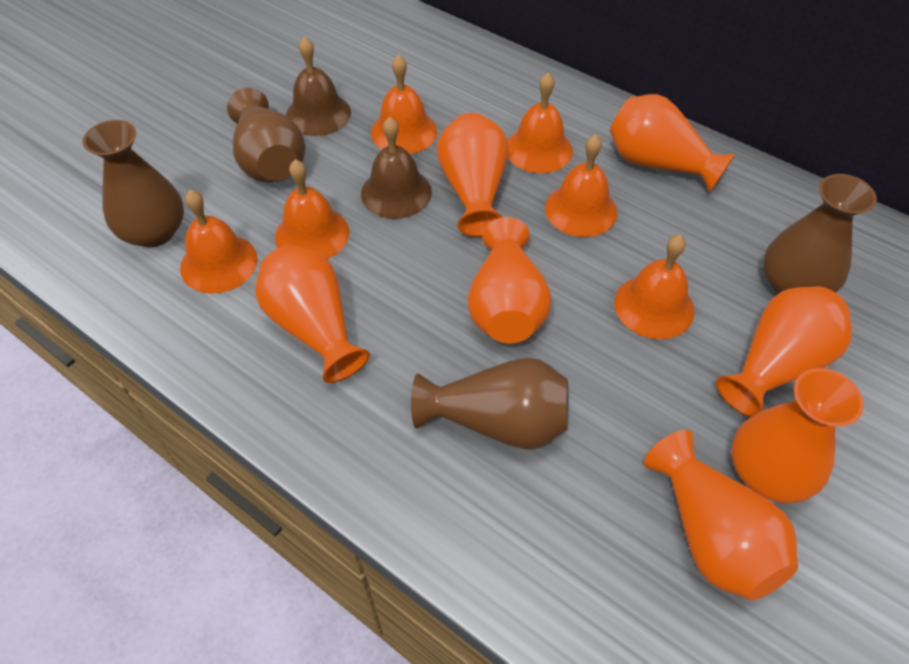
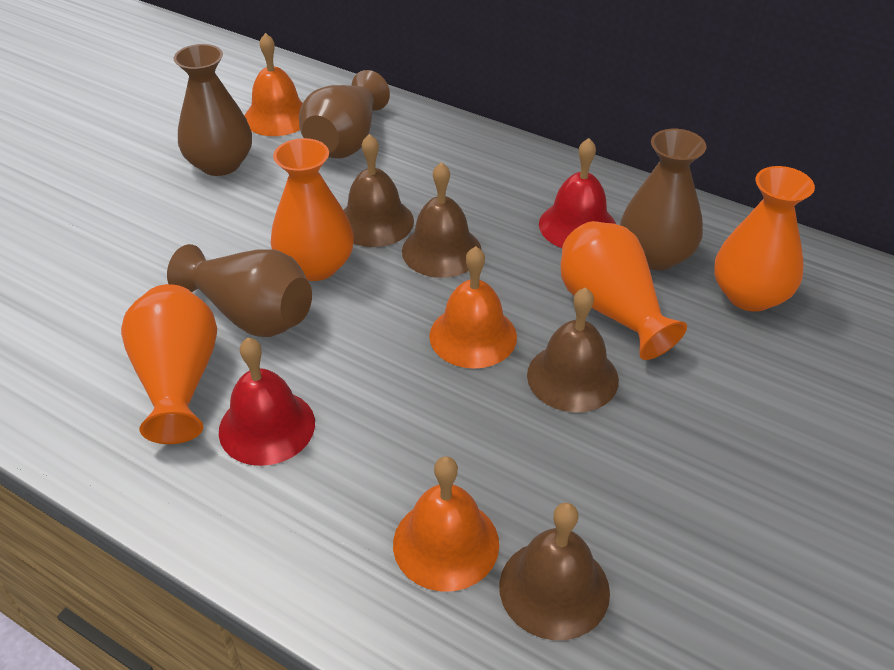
brown bell: 2 -> 4
orange bell: 6 -> 3
orange vase: 7 -> 4
red bell: 0 -> 2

● ● ● ●

**WHAT NEEDS TO BE DONE**. Your answer should be one number: how many lines in the preceding listing hold "bell".

**RESULT**. 3